Data to examine:
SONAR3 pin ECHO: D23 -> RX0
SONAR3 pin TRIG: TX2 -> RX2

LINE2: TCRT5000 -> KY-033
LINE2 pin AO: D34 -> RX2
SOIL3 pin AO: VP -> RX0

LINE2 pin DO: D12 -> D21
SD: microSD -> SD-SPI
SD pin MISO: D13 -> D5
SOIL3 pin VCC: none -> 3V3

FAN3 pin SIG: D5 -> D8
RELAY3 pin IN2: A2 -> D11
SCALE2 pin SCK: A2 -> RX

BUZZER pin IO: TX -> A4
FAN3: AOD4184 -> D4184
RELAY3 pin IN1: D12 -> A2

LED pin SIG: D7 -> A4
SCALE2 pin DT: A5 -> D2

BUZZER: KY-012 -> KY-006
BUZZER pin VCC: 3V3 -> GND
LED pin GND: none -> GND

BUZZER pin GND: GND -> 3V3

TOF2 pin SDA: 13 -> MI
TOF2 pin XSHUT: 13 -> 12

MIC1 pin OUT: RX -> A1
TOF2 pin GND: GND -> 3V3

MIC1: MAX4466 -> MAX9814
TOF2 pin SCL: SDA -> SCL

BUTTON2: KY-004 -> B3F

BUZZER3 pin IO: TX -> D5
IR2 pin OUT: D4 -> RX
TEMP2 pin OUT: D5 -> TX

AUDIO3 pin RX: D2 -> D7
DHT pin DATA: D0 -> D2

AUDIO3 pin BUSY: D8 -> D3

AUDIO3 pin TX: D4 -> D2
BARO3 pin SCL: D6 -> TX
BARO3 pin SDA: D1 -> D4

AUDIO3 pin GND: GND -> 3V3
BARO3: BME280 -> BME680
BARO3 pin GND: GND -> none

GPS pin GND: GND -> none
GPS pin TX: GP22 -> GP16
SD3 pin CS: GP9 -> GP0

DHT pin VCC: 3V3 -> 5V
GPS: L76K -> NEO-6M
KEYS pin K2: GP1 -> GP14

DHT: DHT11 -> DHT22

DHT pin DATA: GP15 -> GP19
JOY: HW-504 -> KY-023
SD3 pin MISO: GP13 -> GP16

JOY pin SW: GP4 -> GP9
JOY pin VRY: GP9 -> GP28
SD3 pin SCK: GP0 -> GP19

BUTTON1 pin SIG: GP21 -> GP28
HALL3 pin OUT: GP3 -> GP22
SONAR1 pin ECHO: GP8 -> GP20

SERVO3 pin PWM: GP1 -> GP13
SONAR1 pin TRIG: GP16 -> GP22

Exercise brief: Exact copies of the lines from the one with "SONAR3 pin TRIG: TX2 -> RX2" through the final line of the listing should be returned, and no other lines.

Answer to this problem:
SONAR3 pin TRIG: TX2 -> RX2

LINE2: TCRT5000 -> KY-033
LINE2 pin AO: D34 -> RX2
SOIL3 pin AO: VP -> RX0

LINE2 pin DO: D12 -> D21
SD: microSD -> SD-SPI
SD pin MISO: D13 -> D5
SOIL3 pin VCC: none -> 3V3

FAN3 pin SIG: D5 -> D8
RELAY3 pin IN2: A2 -> D11
SCALE2 pin SCK: A2 -> RX

BUZZER pin IO: TX -> A4
FAN3: AOD4184 -> D4184
RELAY3 pin IN1: D12 -> A2

LED pin SIG: D7 -> A4
SCALE2 pin DT: A5 -> D2

BUZZER: KY-012 -> KY-006
BUZZER pin VCC: 3V3 -> GND
LED pin GND: none -> GND

BUZZER pin GND: GND -> 3V3

TOF2 pin SDA: 13 -> MI
TOF2 pin XSHUT: 13 -> 12

MIC1 pin OUT: RX -> A1
TOF2 pin GND: GND -> 3V3

MIC1: MAX4466 -> MAX9814
TOF2 pin SCL: SDA -> SCL

BUTTON2: KY-004 -> B3F

BUZZER3 pin IO: TX -> D5
IR2 pin OUT: D4 -> RX
TEMP2 pin OUT: D5 -> TX

AUDIO3 pin RX: D2 -> D7
DHT pin DATA: D0 -> D2

AUDIO3 pin BUSY: D8 -> D3

AUDIO3 pin TX: D4 -> D2
BARO3 pin SCL: D6 -> TX
BARO3 pin SDA: D1 -> D4

AUDIO3 pin GND: GND -> 3V3
BARO3: BME280 -> BME680
BARO3 pin GND: GND -> none

GPS pin GND: GND -> none
GPS pin TX: GP22 -> GP16
SD3 pin CS: GP9 -> GP0

DHT pin VCC: 3V3 -> 5V
GPS: L76K -> NEO-6M
KEYS pin K2: GP1 -> GP14

DHT: DHT11 -> DHT22

DHT pin DATA: GP15 -> GP19
JOY: HW-504 -> KY-023
SD3 pin MISO: GP13 -> GP16

JOY pin SW: GP4 -> GP9
JOY pin VRY: GP9 -> GP28
SD3 pin SCK: GP0 -> GP19

BUTTON1 pin SIG: GP21 -> GP28
HALL3 pin OUT: GP3 -> GP22
SONAR1 pin ECHO: GP8 -> GP20

SERVO3 pin PWM: GP1 -> GP13
SONAR1 pin TRIG: GP16 -> GP22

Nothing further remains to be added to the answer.